* Provided material
>>
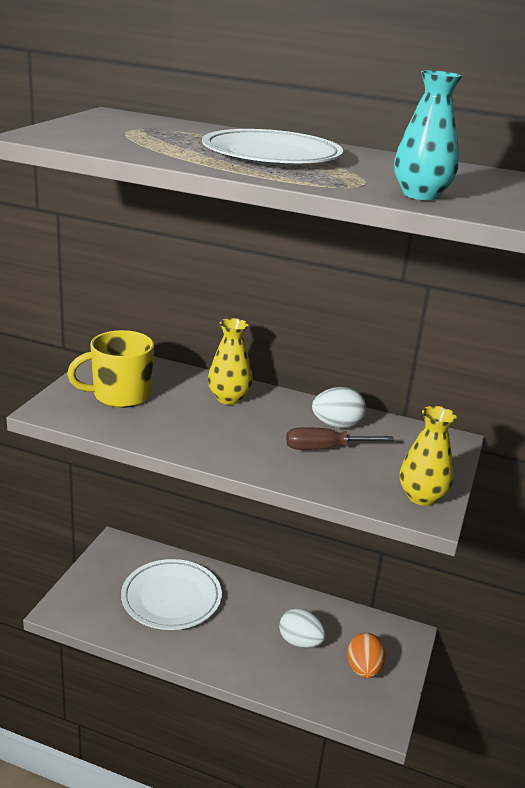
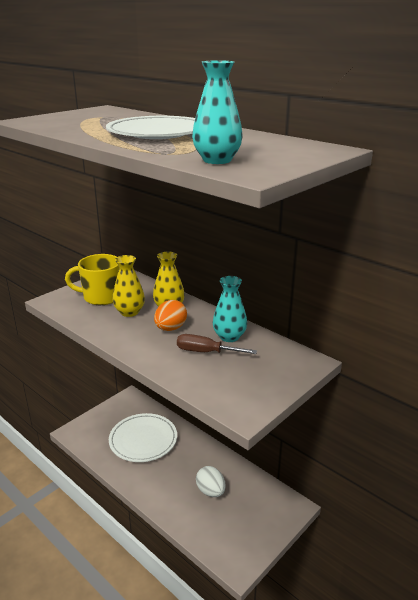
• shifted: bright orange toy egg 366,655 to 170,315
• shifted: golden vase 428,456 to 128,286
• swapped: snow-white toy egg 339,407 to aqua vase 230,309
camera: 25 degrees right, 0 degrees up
<<
>>
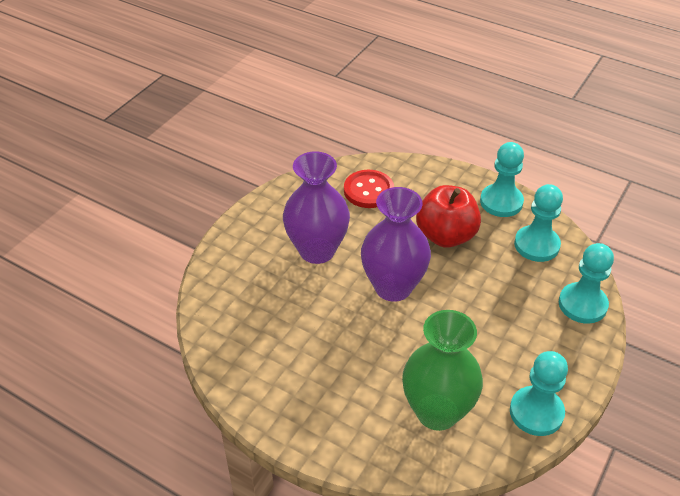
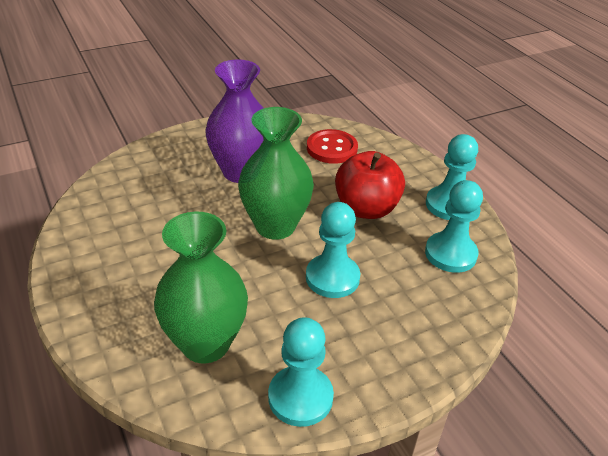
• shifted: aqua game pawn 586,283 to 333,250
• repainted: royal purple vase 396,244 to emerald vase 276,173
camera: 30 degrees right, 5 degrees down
<<
After locating the line with "366,655 to 170,315" in the material above, return it and each line after it exactly, ending at the line with "camera: 25 degrees right, 0 degrees up".

• shifted: bright orange toy egg 366,655 to 170,315
• shifted: golden vase 428,456 to 128,286
• swapped: snow-white toy egg 339,407 to aqua vase 230,309
camera: 25 degrees right, 0 degrees up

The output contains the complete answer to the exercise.